▶ [What to do]
When the line with "U101 pin TRIG: W4 -> W1" appears below, start repeating lines exactly, and keep going through the line with "U101 pin OUT: W2 -> W3"; add nothing outside that span.

▶ [Dataset content]
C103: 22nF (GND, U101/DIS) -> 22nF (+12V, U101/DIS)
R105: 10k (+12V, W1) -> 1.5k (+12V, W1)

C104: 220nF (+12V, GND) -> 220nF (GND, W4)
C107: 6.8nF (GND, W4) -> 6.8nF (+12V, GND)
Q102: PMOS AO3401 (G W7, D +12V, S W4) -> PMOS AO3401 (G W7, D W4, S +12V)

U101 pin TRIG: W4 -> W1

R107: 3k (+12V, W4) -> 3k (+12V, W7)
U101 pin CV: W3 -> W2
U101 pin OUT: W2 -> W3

---

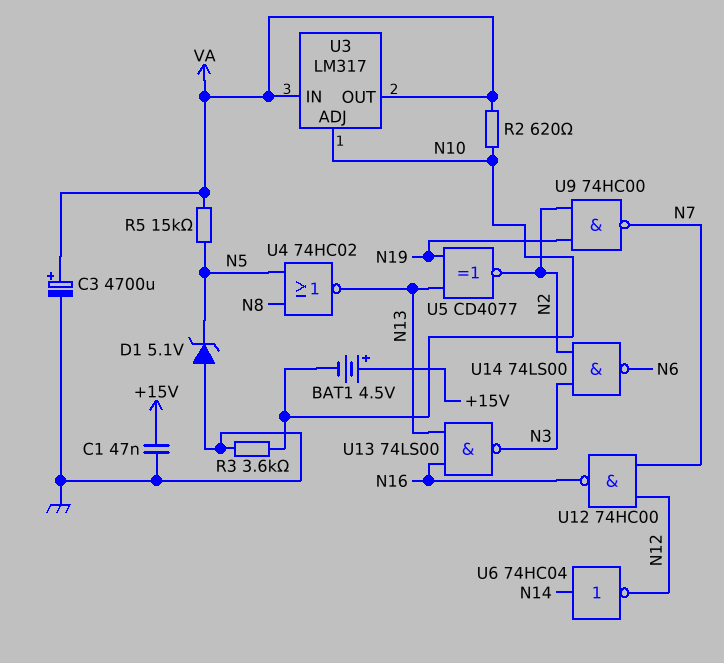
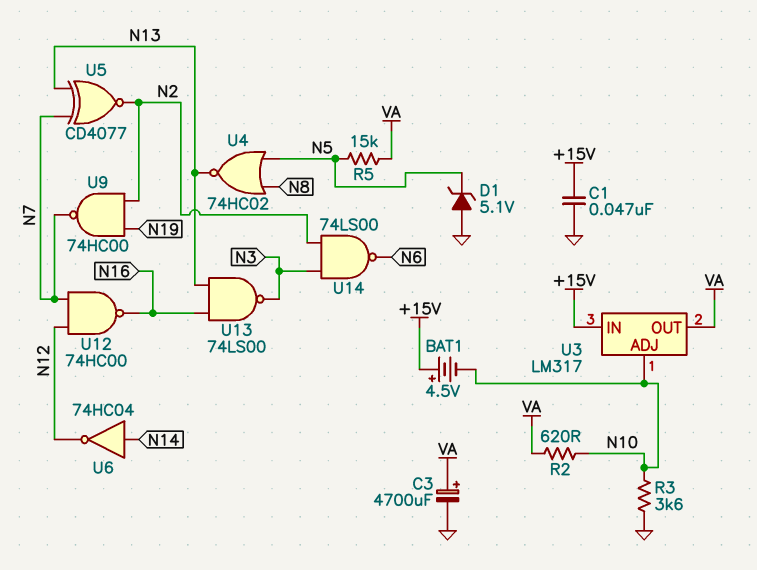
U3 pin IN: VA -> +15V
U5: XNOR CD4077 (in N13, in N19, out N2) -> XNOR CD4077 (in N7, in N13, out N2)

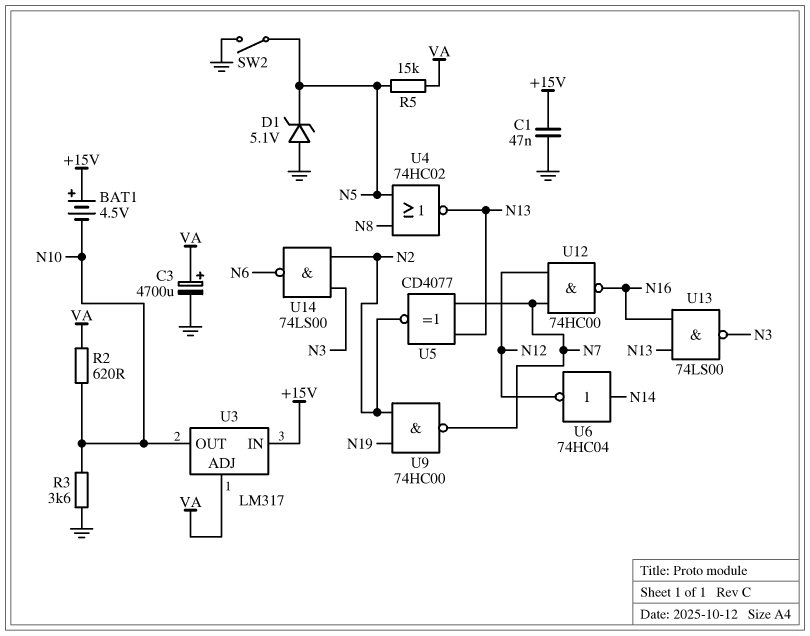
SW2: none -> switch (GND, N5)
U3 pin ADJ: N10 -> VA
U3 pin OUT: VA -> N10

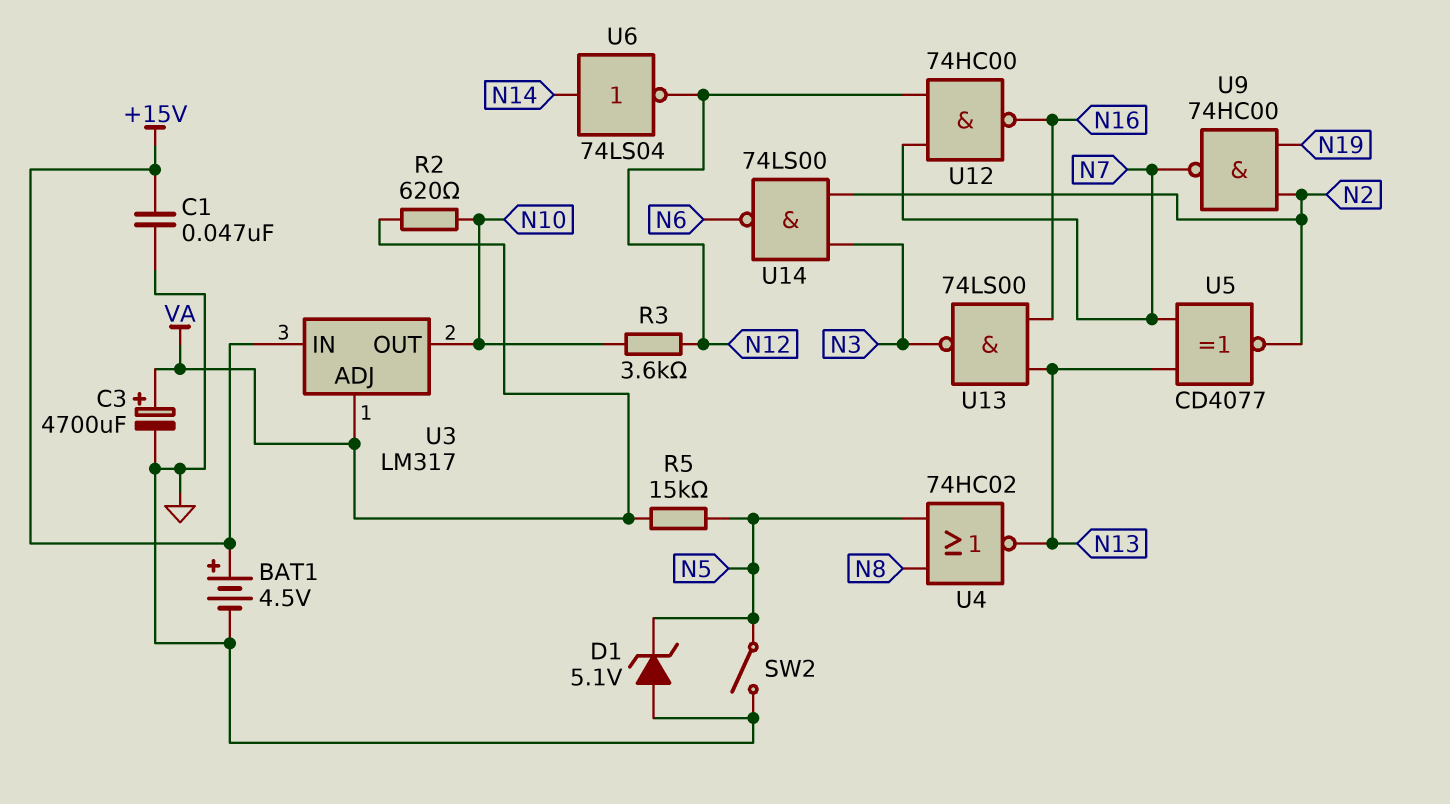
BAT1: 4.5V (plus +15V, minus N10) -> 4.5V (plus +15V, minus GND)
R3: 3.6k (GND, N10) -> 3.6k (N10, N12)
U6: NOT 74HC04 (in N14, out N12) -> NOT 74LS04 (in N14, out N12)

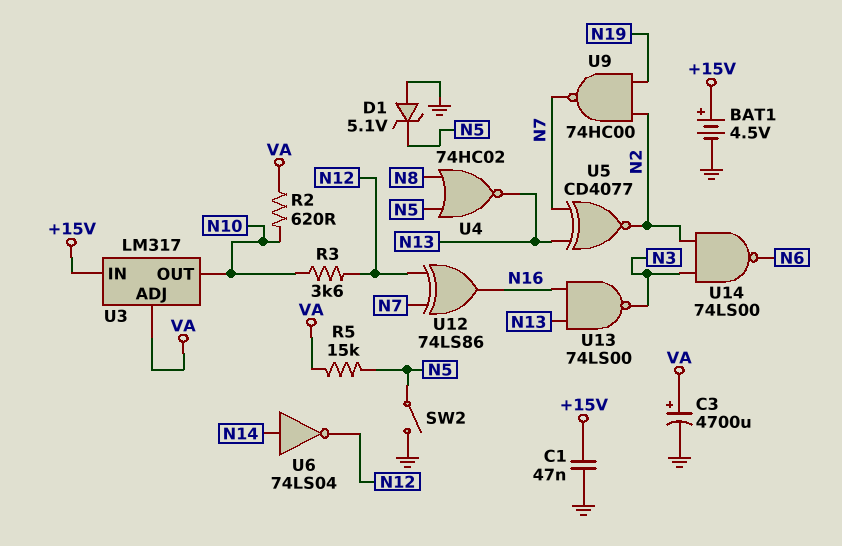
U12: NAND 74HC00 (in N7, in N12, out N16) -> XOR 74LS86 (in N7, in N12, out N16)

▶ [Expected output]
U101 pin TRIG: W4 -> W1

R107: 3k (+12V, W4) -> 3k (+12V, W7)
U101 pin CV: W3 -> W2
U101 pin OUT: W2 -> W3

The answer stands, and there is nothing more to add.